WHAT TO WORK ON:
Write each line of the material below as a string in one JSON list, one string per line, leaving out blank lines.

▬▬▬▬▬▬

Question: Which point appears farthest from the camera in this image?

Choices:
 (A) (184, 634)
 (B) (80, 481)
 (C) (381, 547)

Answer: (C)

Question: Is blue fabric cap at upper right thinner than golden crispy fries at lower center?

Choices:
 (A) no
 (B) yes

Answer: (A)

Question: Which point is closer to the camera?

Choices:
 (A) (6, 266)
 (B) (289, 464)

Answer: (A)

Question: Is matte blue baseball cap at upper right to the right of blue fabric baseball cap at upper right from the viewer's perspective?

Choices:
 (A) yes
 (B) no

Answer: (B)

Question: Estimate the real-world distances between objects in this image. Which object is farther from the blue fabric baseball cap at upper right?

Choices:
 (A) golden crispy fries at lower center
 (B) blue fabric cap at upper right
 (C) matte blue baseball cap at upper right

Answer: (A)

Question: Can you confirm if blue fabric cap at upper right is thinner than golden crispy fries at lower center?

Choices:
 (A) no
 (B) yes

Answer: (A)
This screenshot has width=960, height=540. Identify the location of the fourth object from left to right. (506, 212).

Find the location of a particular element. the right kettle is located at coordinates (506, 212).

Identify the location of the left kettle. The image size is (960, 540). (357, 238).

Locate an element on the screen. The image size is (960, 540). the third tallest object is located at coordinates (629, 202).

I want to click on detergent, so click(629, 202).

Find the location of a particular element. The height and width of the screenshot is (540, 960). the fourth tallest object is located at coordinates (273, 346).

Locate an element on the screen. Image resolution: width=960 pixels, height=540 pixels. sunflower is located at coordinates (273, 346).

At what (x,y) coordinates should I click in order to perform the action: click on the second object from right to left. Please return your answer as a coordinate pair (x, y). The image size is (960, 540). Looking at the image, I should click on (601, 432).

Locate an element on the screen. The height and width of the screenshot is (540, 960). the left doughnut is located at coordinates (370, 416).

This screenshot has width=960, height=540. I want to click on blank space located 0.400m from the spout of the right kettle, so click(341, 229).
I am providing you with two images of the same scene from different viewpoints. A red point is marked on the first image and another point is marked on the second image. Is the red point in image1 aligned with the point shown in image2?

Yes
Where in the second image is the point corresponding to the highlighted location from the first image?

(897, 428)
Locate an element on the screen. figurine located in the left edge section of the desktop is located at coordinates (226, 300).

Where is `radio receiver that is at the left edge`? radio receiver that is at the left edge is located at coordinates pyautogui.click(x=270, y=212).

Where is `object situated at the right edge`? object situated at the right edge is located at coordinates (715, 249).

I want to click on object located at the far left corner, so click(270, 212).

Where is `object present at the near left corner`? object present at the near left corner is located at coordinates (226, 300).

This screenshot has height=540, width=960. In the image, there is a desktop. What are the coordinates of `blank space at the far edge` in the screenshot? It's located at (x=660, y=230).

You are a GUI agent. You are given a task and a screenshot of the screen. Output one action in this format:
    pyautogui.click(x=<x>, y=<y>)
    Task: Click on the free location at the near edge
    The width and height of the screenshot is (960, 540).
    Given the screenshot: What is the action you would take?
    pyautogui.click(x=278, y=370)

▬▬▬▬▬▬

CORRECT RESULT:
[
  "Question: Which point appears farthest from the camera in this image?",
  "Choices:",
  " (A) (184, 634)",
  " (B) (80, 481)",
  " (C) (381, 547)",
  "Answer: (C)",
  "Question: Is blue fabric cap at upper right thinner than golden crispy fries at lower center?",
  "Choices:",
  " (A) no",
  " (B) yes",
  "Answer: (A)",
  "Question: Which point is closer to the camera?",
  "Choices:",
  " (A) (6, 266)",
  " (B) (289, 464)",
  "Answer: (A)",
  "Question: Is matte blue baseball cap at upper right to the right of blue fabric baseball cap at upper right from the viewer's perspective?",
  "Choices:",
  " (A) yes",
  " (B) no",
  "Answer: (B)",
  "Question: Estimate the real-world distances between objects in this image. Which object is farther from the blue fabric baseball cap at upper right?",
  "Choices:",
  " (A) golden crispy fries at lower center",
  " (B) blue fabric cap at upper right",
  " (C) matte blue baseball cap at upper right",
  "Answer: (A)",
  "Question: Can you confirm if blue fabric cap at upper right is thinner than golden crispy fries at lower center?",
  "Choices:",
  " (A) no",
  " (B) yes",
  "Answer: (A)",
  "This screenshot has width=960, height=540. Identify the location of the fourth object from left to right. (506, 212).",
  "Find the location of a particular element. the right kettle is located at coordinates (506, 212).",
  "Identify the location of the left kettle. The image size is (960, 540). (357, 238).",
  "Locate an element on the screen. The image size is (960, 540). the third tallest object is located at coordinates (629, 202).",
  "I want to click on detergent, so click(629, 202).",
  "Find the location of a particular element. The height and width of the screenshot is (540, 960). the fourth tallest object is located at coordinates (273, 346).",
  "Locate an element on the screen. Image resolution: width=960 pixels, height=540 pixels. sunflower is located at coordinates (273, 346).",
  "At what (x,y) coordinates should I click in order to perform the action: click on the second object from right to left. Please return your answer as a coordinate pair (x, y). The image size is (960, 540). Looking at the image, I should click on (601, 432).",
  "Locate an element on the screen. The height and width of the screenshot is (540, 960). the left doughnut is located at coordinates (370, 416).",
  "This screenshot has width=960, height=540. I want to click on blank space located 0.400m from the spout of the right kettle, so click(341, 229).",
  "I am providing you with two images of the same scene from different viewpoints. A red point is marked on the first image and another point is marked on the second image. Is the red point in image1 aligned with the point shown in image2?",
  "Yes",
  "Where in the second image is the point corresponding to the highlighted location from the first image?",
  "(897, 428)",
  "Locate an element on the screen. figurine located in the left edge section of the desktop is located at coordinates (226, 300).",
  "Where is `radio receiver that is at the left edge`? radio receiver that is at the left edge is located at coordinates pyautogui.click(x=270, y=212).",
  "Where is `object situated at the right edge`? object situated at the right edge is located at coordinates (715, 249).",
  "I want to click on object located at the far left corner, so click(270, 212).",
  "Where is `object present at the near left corner`? object present at the near left corner is located at coordinates (226, 300).",
  "This screenshot has height=540, width=960. In the image, there is a desktop. What are the coordinates of `blank space at the far edge` in the screenshot? It's located at (x=660, y=230).",
  "You are a GUI agent. You are given a task and a screenshot of the screen. Output one action in this format:",
  "    pyautogui.click(x=<x>, y=<y>)",
  "    Task: Click on the free location at the near edge",
  "    The width and height of the screenshot is (960, 540).",
  "    Given the screenshot: What is the action you would take?",
  "    pyautogui.click(x=278, y=370)"
]